### WORK TASK
Restate word for word the opening line of the data below and every line after it until the line with "none -> grey rocket [259,242,326,331]", that line too, but not the pictures.

Records excerpted from a collection:
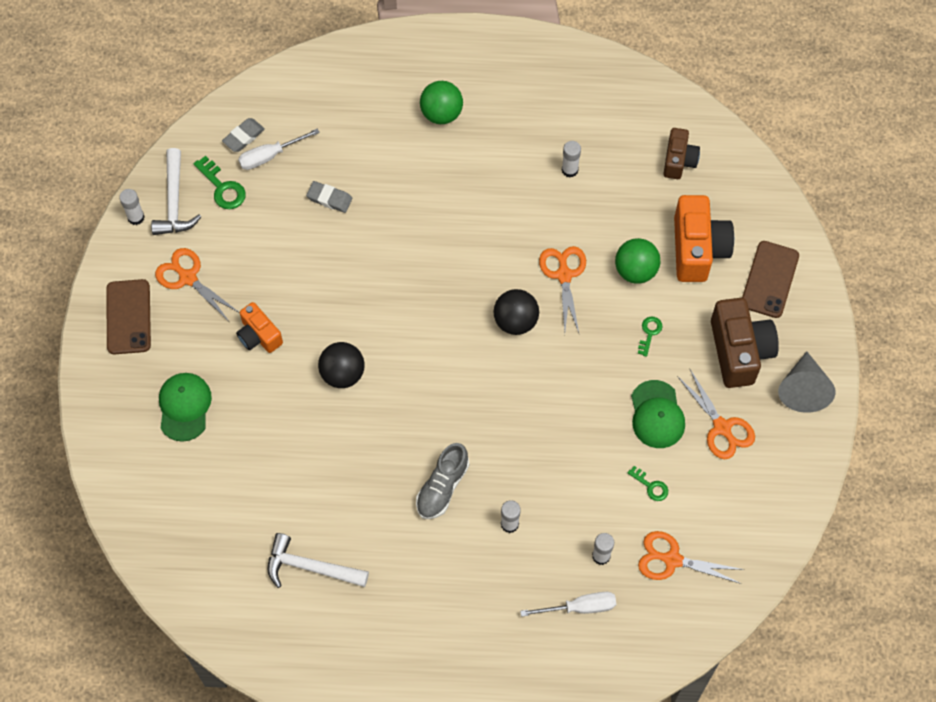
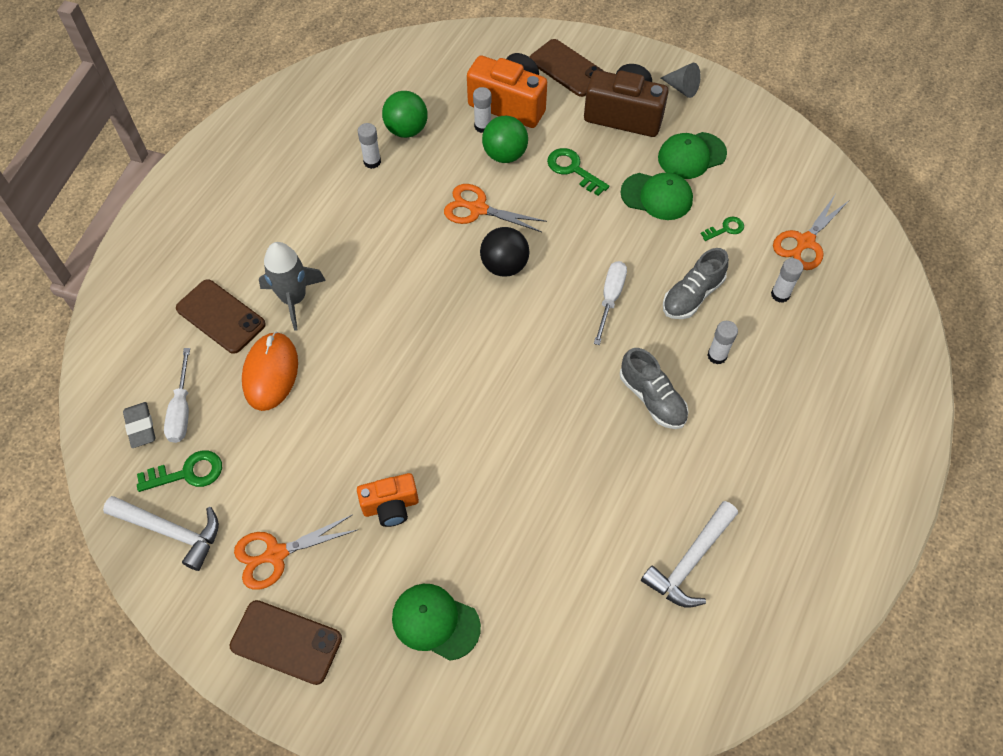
camera: 65 degrees left, 5 degrees down
white glue stick [119,189,145,225] -> white glue stick moved to [473,87,491,133]
grey eraser [306,181,352,213] -> orange mouse [242,332,298,411]
black ball [318,342,365,388] -> none
green ball [420,81,463,124] -> green ball moved to [382,91,428,138]
white screwdriver [520,592,616,617] -> white screwdriver moved to [594,261,627,345]
green key [638,317,663,357] -> green key [547,148,609,196], size x1.60
brown camera [663,128,700,179] -> none
orange scissors [677,369,755,459] -> green cap [658,132,727,179]
grey cone [778,351,836,413] -> grey cone [661,63,701,98], size x0.64
none -> brown phone [176,279,266,354]
none -> grey rocket [259,242,326,331]
none -> grey shoe [663,248,729,319]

### RESULT
camera: 65 degrees left, 5 degrees down
white glue stick [119,189,145,225] -> white glue stick moved to [473,87,491,133]
grey eraser [306,181,352,213] -> orange mouse [242,332,298,411]
black ball [318,342,365,388] -> none
green ball [420,81,463,124] -> green ball moved to [382,91,428,138]
white screwdriver [520,592,616,617] -> white screwdriver moved to [594,261,627,345]
green key [638,317,663,357] -> green key [547,148,609,196], size x1.60
brown camera [663,128,700,179] -> none
orange scissors [677,369,755,459] -> green cap [658,132,727,179]
grey cone [778,351,836,413] -> grey cone [661,63,701,98], size x0.64
none -> brown phone [176,279,266,354]
none -> grey rocket [259,242,326,331]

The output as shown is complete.